--- PROBLEM ---
The entries below are to be duplicated exactly, with nothing left out.

--- EXCERPTED DATA ---

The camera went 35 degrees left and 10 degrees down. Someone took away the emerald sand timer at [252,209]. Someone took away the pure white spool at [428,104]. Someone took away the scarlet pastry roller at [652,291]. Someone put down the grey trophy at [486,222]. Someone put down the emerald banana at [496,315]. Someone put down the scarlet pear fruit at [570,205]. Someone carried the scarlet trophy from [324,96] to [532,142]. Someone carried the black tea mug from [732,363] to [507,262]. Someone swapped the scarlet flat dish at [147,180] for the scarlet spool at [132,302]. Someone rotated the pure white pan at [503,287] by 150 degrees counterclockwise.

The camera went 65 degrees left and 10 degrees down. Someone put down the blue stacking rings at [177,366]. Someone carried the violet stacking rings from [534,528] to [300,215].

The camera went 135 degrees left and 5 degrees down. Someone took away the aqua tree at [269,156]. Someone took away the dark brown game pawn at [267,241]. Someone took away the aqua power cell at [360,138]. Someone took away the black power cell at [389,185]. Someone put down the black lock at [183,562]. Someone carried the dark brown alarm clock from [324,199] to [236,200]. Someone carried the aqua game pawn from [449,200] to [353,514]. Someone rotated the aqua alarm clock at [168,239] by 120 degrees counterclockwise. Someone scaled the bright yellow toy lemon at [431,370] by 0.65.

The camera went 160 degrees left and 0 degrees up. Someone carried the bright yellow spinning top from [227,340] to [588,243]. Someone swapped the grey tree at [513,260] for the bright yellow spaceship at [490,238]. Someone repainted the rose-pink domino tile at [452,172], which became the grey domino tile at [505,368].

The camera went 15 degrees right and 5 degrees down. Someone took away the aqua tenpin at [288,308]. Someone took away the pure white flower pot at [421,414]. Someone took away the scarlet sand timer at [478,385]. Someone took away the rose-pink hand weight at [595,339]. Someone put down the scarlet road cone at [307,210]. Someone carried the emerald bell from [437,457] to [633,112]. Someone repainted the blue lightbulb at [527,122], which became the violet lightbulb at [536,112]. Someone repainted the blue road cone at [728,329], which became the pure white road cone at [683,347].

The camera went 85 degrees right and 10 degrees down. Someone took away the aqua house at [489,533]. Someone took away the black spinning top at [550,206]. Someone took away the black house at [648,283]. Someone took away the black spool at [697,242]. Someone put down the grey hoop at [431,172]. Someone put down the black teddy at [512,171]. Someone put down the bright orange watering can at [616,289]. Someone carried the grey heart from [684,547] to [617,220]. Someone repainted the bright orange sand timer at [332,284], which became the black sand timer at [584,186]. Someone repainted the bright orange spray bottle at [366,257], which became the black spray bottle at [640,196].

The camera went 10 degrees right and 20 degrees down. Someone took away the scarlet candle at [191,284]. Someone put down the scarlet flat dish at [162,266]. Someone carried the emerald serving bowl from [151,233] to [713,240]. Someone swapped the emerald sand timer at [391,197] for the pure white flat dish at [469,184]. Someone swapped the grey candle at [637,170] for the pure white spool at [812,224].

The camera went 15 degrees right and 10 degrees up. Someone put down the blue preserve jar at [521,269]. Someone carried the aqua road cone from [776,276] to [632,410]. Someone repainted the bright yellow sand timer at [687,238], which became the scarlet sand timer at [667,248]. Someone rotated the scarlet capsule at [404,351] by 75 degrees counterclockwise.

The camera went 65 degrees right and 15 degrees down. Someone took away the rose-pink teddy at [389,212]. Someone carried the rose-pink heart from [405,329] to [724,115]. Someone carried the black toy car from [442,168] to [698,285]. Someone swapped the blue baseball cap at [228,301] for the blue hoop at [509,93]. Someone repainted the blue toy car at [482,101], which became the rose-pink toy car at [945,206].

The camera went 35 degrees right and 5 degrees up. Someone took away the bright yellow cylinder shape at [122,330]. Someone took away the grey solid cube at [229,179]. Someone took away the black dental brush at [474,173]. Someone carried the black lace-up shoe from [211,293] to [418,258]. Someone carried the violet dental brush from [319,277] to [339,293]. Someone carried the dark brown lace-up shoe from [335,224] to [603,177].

--- ANSWER SPACE ---
The camera went 35 degrees left and 10 degrees down. Someone took away the emerald sand timer at [252,209]. Someone took away the pure white spool at [428,104]. Someone took away the scarlet pastry roller at [652,291]. Someone put down the grey trophy at [486,222]. Someone put down the emerald banana at [496,315]. Someone put down the scarlet pear fruit at [570,205]. Someone carried the scarlet trophy from [324,96] to [532,142]. Someone carried the black tea mug from [732,363] to [507,262]. Someone swapped the scarlet flat dish at [147,180] for the scarlet spool at [132,302]. Someone rotated the pure white pan at [503,287] by 150 degrees counterclockwise.

The camera went 65 degrees left and 10 degrees down. Someone put down the blue stacking rings at [177,366]. Someone carried the violet stacking rings from [534,528] to [300,215].

The camera went 135 degrees left and 5 degrees down. Someone took away the aqua tree at [269,156]. Someone took away the dark brown game pawn at [267,241]. Someone took away the aqua power cell at [360,138]. Someone took away the black power cell at [389,185]. Someone put down the black lock at [183,562]. Someone carried the dark brown alarm clock from [324,199] to [236,200]. Someone carried the aqua game pawn from [449,200] to [353,514]. Someone rotated the aqua alarm clock at [168,239] by 120 degrees counterclockwise. Someone scaled the bright yellow toy lemon at [431,370] by 0.65.

The camera went 160 degrees left and 0 degrees up. Someone carried the bright yellow spinning top from [227,340] to [588,243]. Someone swapped the grey tree at [513,260] for the bright yellow spaceship at [490,238]. Someone repainted the rose-pink domino tile at [452,172], which became the grey domino tile at [505,368].

The camera went 15 degrees right and 5 degrees down. Someone took away the aqua tenpin at [288,308]. Someone took away the pure white flower pot at [421,414]. Someone took away the scarlet sand timer at [478,385]. Someone took away the rose-pink hand weight at [595,339]. Someone put down the scarlet road cone at [307,210]. Someone carried the emerald bell from [437,457] to [633,112]. Someone repainted the blue lightbulb at [527,122], which became the violet lightbulb at [536,112]. Someone repainted the blue road cone at [728,329], which became the pure white road cone at [683,347].

The camera went 85 degrees right and 10 degrees down. Someone took away the aqua house at [489,533]. Someone took away the black spinning top at [550,206]. Someone took away the black house at [648,283]. Someone took away the black spool at [697,242]. Someone put down the grey hoop at [431,172]. Someone put down the black teddy at [512,171]. Someone put down the bright orange watering can at [616,289]. Someone carried the grey heart from [684,547] to [617,220]. Someone repainted the bright orange sand timer at [332,284], which became the black sand timer at [584,186]. Someone repainted the bright orange spray bottle at [366,257], which became the black spray bottle at [640,196].

The camera went 10 degrees right and 20 degrees down. Someone took away the scarlet candle at [191,284]. Someone put down the scarlet flat dish at [162,266]. Someone carried the emerald serving bowl from [151,233] to [713,240]. Someone swapped the emerald sand timer at [391,197] for the pure white flat dish at [469,184]. Someone swapped the grey candle at [637,170] for the pure white spool at [812,224].

The camera went 15 degrees right and 10 degrees up. Someone put down the blue preserve jar at [521,269]. Someone carried the aqua road cone from [776,276] to [632,410]. Someone repainted the bright yellow sand timer at [687,238], which became the scarlet sand timer at [667,248]. Someone rotated the scarlet capsule at [404,351] by 75 degrees counterclockwise.

The camera went 65 degrees right and 15 degrees down. Someone took away the rose-pink teddy at [389,212]. Someone carried the rose-pink heart from [405,329] to [724,115]. Someone carried the black toy car from [442,168] to [698,285]. Someone swapped the blue baseball cap at [228,301] for the blue hoop at [509,93]. Someone repainted the blue toy car at [482,101], which became the rose-pink toy car at [945,206].

The camera went 35 degrees right and 5 degrees up. Someone took away the bright yellow cylinder shape at [122,330]. Someone took away the grey solid cube at [229,179]. Someone took away the black dental brush at [474,173]. Someone carried the black lace-up shoe from [211,293] to [418,258]. Someone carried the violet dental brush from [319,277] to [339,293]. Someone carried the dark brown lace-up shoe from [335,224] to [603,177].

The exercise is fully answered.